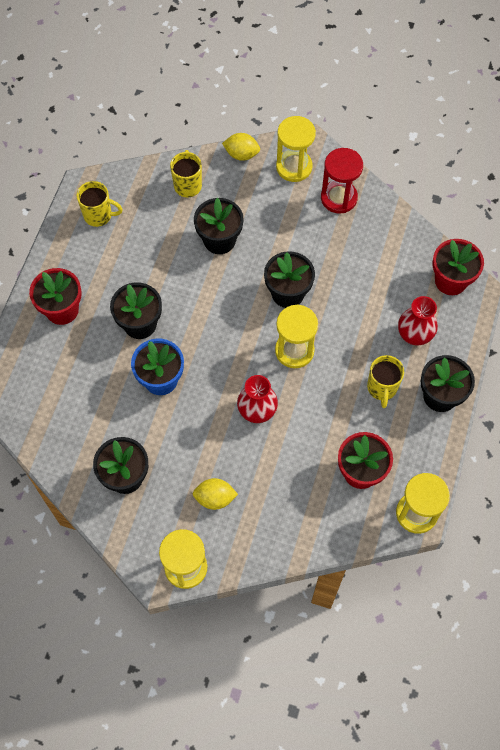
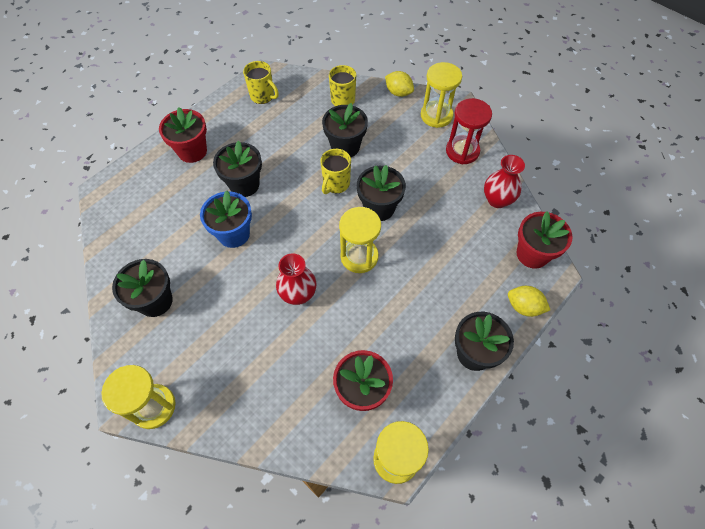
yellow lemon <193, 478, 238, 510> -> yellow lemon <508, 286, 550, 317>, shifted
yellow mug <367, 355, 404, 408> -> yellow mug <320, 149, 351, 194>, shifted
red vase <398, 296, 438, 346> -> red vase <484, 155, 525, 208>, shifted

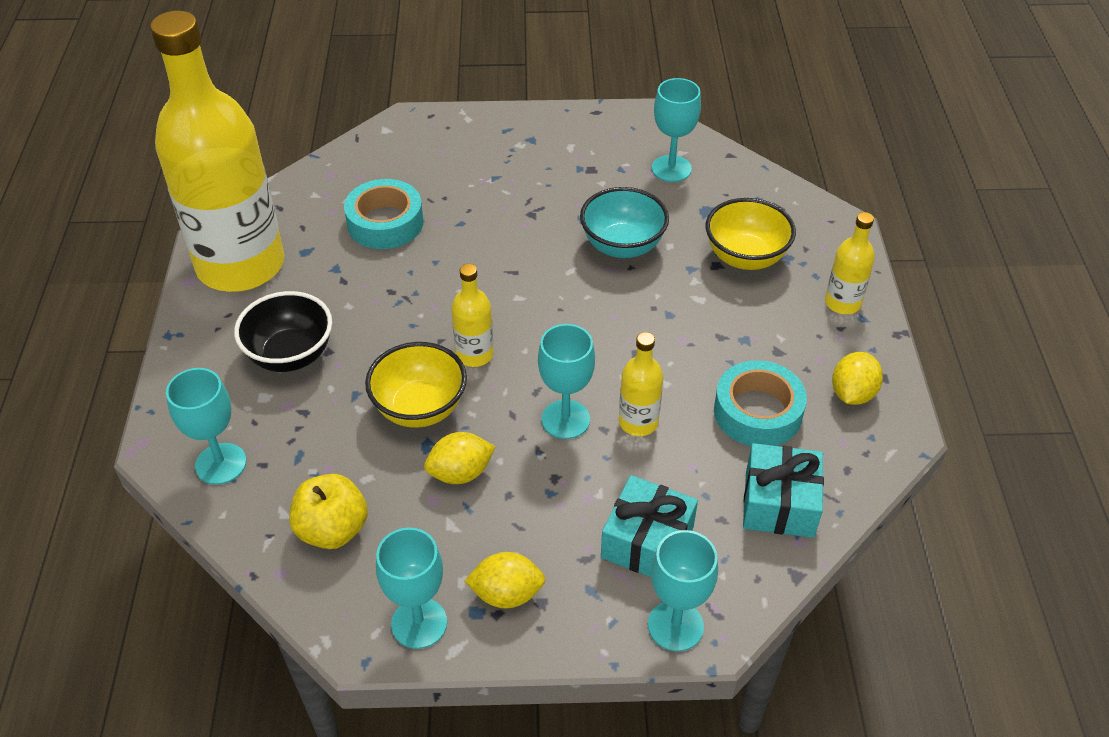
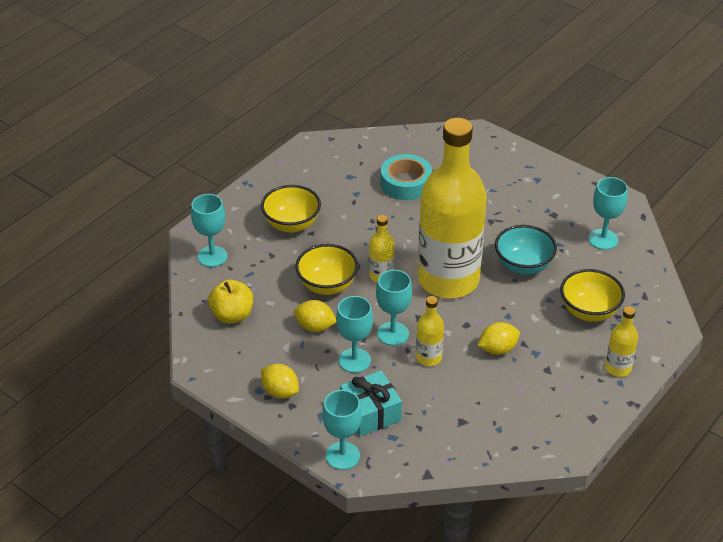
yellow bottle <150, 11, 284, 292> -> yellow bottle <418, 118, 487, 298>, shifted
black bowl <234, 291, 332, 372> -> yellow bowl <261, 185, 321, 233>
turquoise goblet <376, 527, 447, 649> -> turquoise goblet <336, 296, 373, 373>, shifted
turquoise tape <714, 360, 807, 446> -> none
turquoise gift <743, 443, 824, 538> -> none
yellow lemon <832, 352, 883, 405> -> yellow lemon <477, 322, 520, 355>, shifted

= = =

-- Activity --
Report how many lines in the material above include "shifted", and give no other words.

-- Response --
6